START Available data

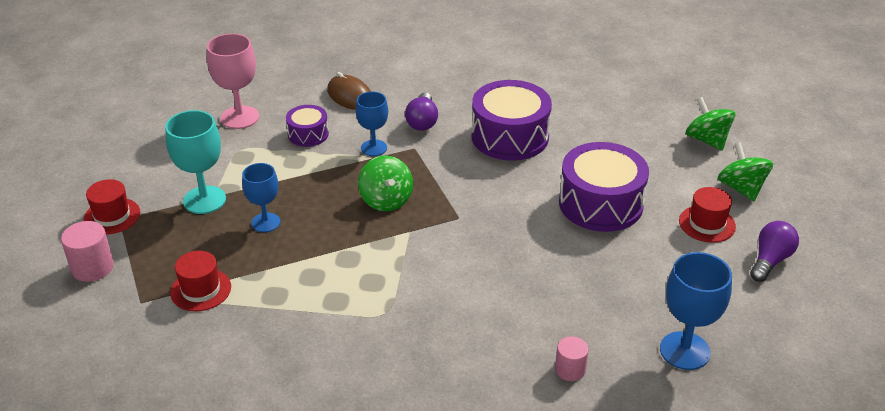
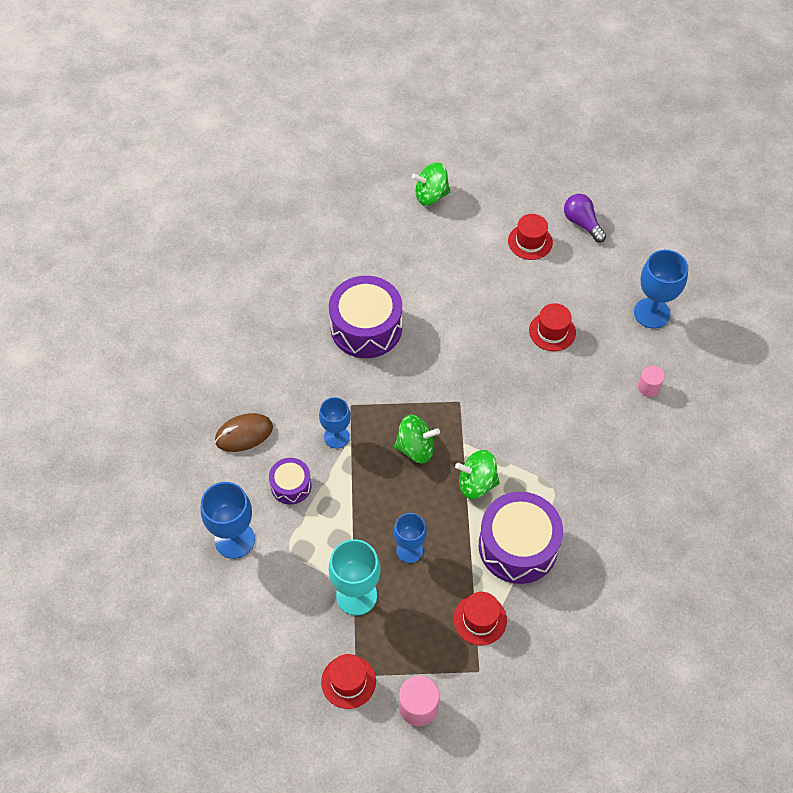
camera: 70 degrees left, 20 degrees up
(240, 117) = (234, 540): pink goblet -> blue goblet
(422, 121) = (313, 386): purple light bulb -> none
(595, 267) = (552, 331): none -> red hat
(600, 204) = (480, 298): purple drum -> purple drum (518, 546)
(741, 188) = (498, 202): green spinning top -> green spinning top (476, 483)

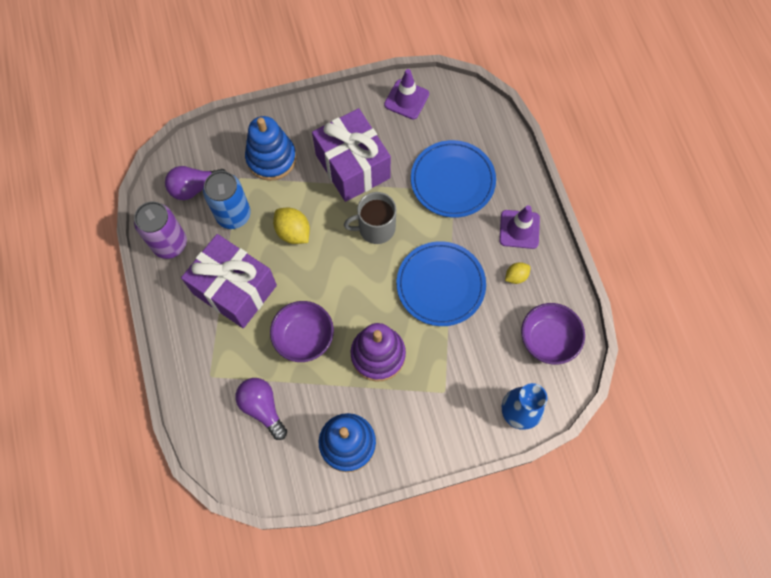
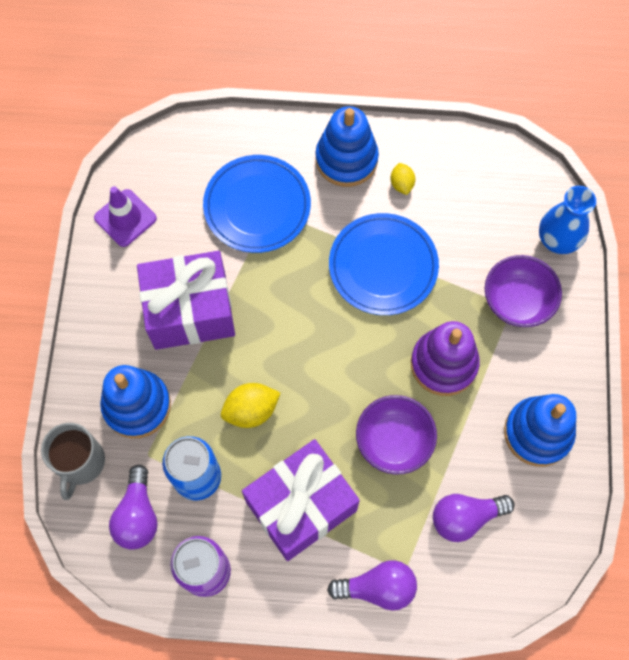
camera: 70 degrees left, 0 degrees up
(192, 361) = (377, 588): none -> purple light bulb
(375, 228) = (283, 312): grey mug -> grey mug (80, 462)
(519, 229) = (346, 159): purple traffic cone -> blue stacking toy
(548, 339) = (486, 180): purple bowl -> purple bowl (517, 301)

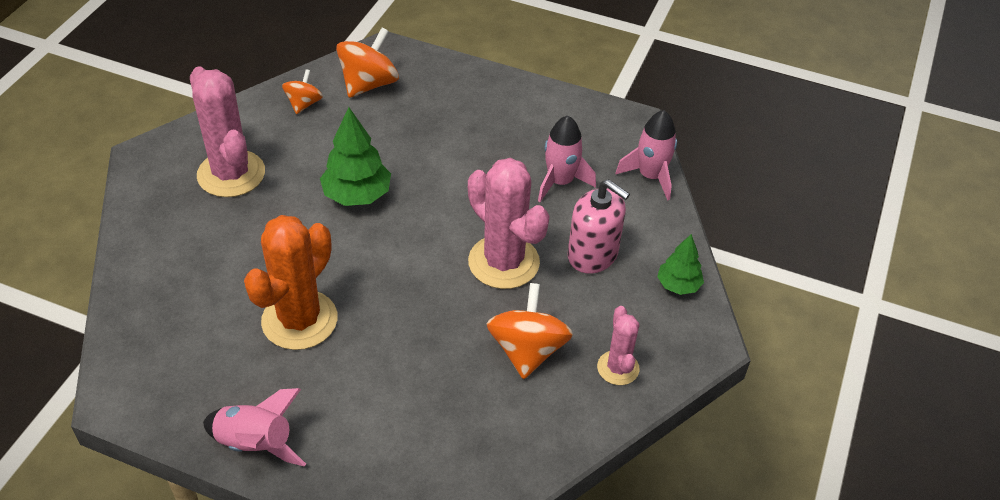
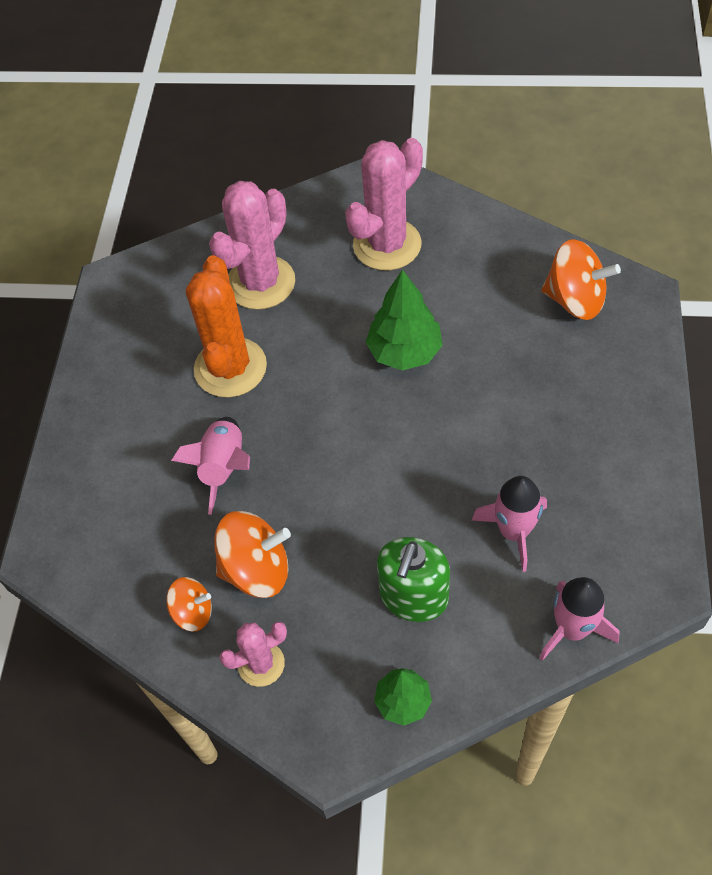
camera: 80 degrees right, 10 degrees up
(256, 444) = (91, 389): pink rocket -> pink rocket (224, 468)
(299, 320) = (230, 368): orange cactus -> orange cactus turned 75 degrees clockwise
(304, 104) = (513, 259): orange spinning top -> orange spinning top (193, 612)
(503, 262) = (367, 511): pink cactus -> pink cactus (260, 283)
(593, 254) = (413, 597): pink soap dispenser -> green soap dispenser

END Available data

Task item — Please repeat each record exactly and keep every picture out of the copy.

Answer area —
camera: 70 degrees left, 20 degrees up
(240, 117) = (234, 540): pink goblet -> blue goblet
(422, 121) = (313, 386): purple light bulb -> none
(595, 267) = (552, 331): none -> red hat
(600, 204) = (480, 298): purple drum -> purple drum (518, 546)
(741, 188) = (498, 202): green spinning top -> green spinning top (476, 483)

camera: 70 degrees left, 0 degrees up
(192, 361) = (377, 588): none -> purple light bulb
(375, 228) = (283, 312): grey mug -> grey mug (80, 462)
(519, 229) = (346, 159): purple traffic cone -> blue stacking toy
(548, 339) = (486, 180): purple bowl -> purple bowl (517, 301)

camera: 80 degrees right, 10 degrees up
(256, 444) = (91, 389): pink rocket -> pink rocket (224, 468)
(299, 320) = (230, 368): orange cactus -> orange cactus turned 75 degrees clockwise
(304, 104) = (513, 259): orange spinning top -> orange spinning top (193, 612)
(503, 262) = (367, 511): pink cactus -> pink cactus (260, 283)
(593, 254) = (413, 597): pink soap dispenser -> green soap dispenser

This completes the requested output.